▸ Action item: Repeat the records verbatim and leave the pictures out of your copy.
Dataset entries section start
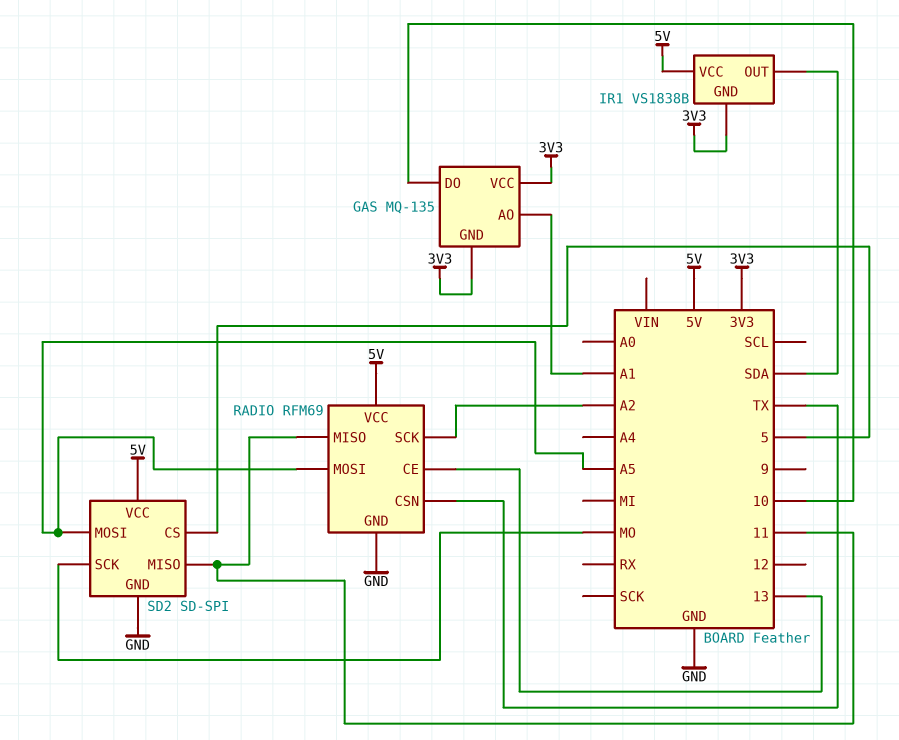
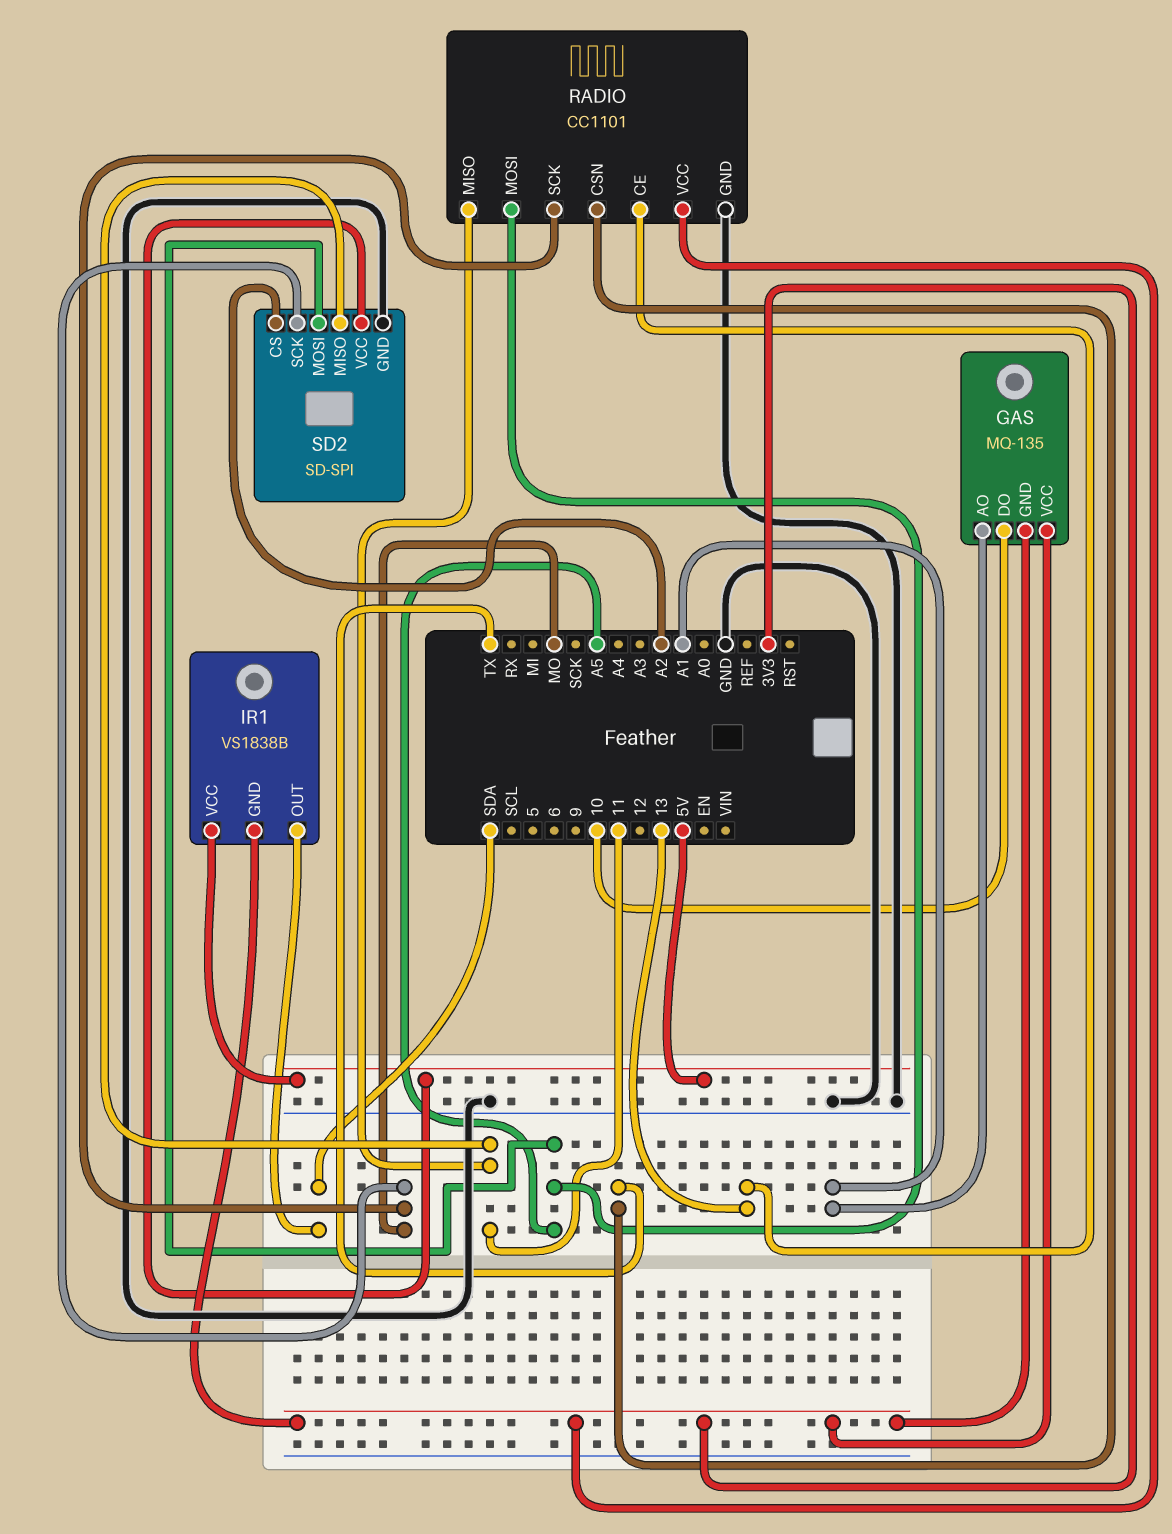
RADIO: RFM69 -> CC1101
RADIO pin SCK: A2 -> MO
RADIO pin VCC: 5V -> 3V3
SD2 pin CS: 5 -> A2

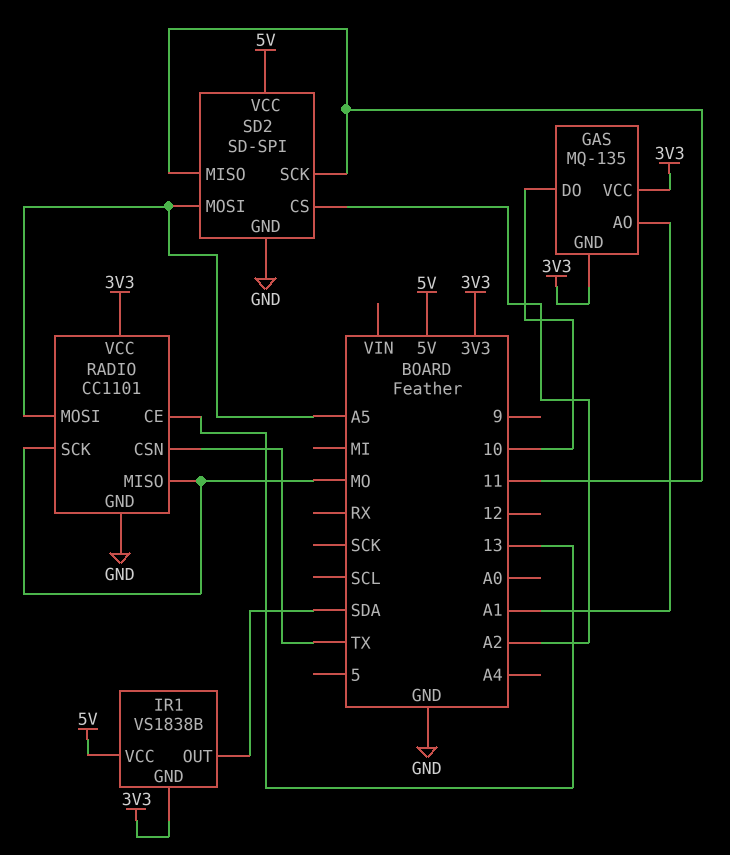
RADIO pin MISO: 11 -> MO
SD2 pin SCK: MO -> 11

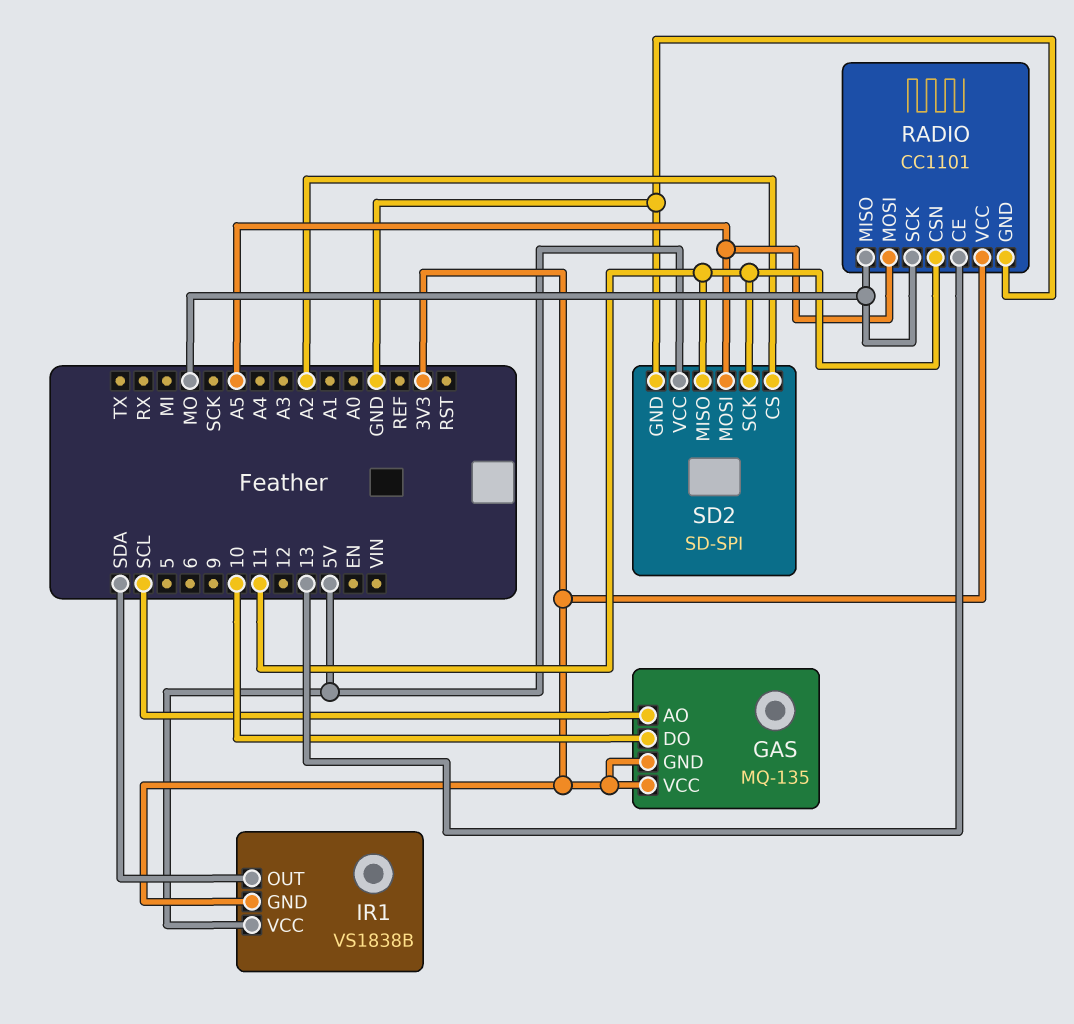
GAS pin AO: A1 -> SCL
RADIO pin CSN: TX -> 11

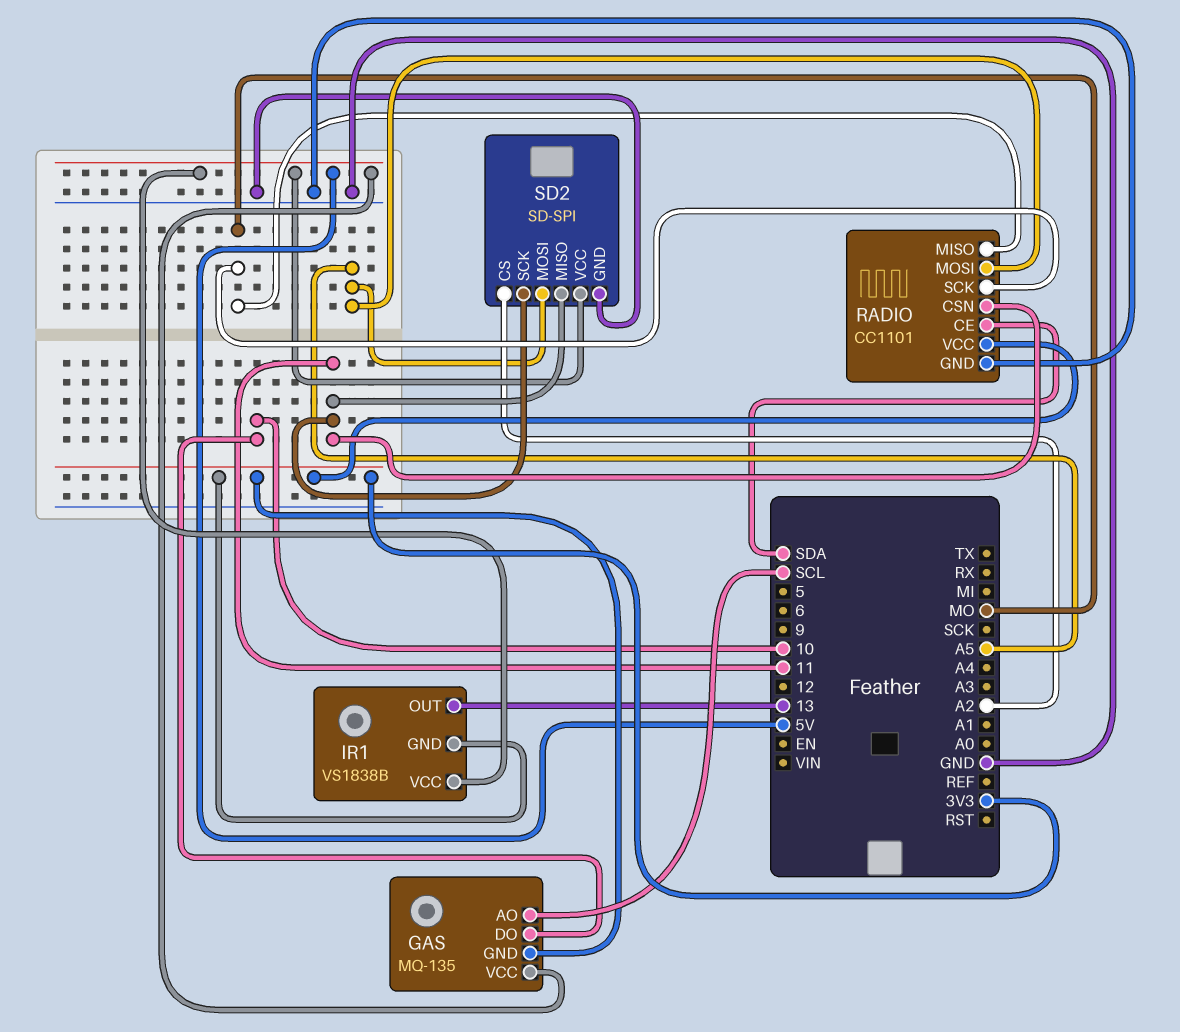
GAS pin VCC: 3V3 -> 5V
IR1 pin OUT: SDA -> 13
RADIO pin CE: 13 -> SDA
Dataset entries section end
▸ Answer to the exercise:
RADIO: RFM69 -> CC1101
RADIO pin SCK: A2 -> MO
RADIO pin VCC: 5V -> 3V3
SD2 pin CS: 5 -> A2

RADIO pin MISO: 11 -> MO
SD2 pin SCK: MO -> 11

GAS pin AO: A1 -> SCL
RADIO pin CSN: TX -> 11

GAS pin VCC: 3V3 -> 5V
IR1 pin OUT: SDA -> 13
RADIO pin CE: 13 -> SDA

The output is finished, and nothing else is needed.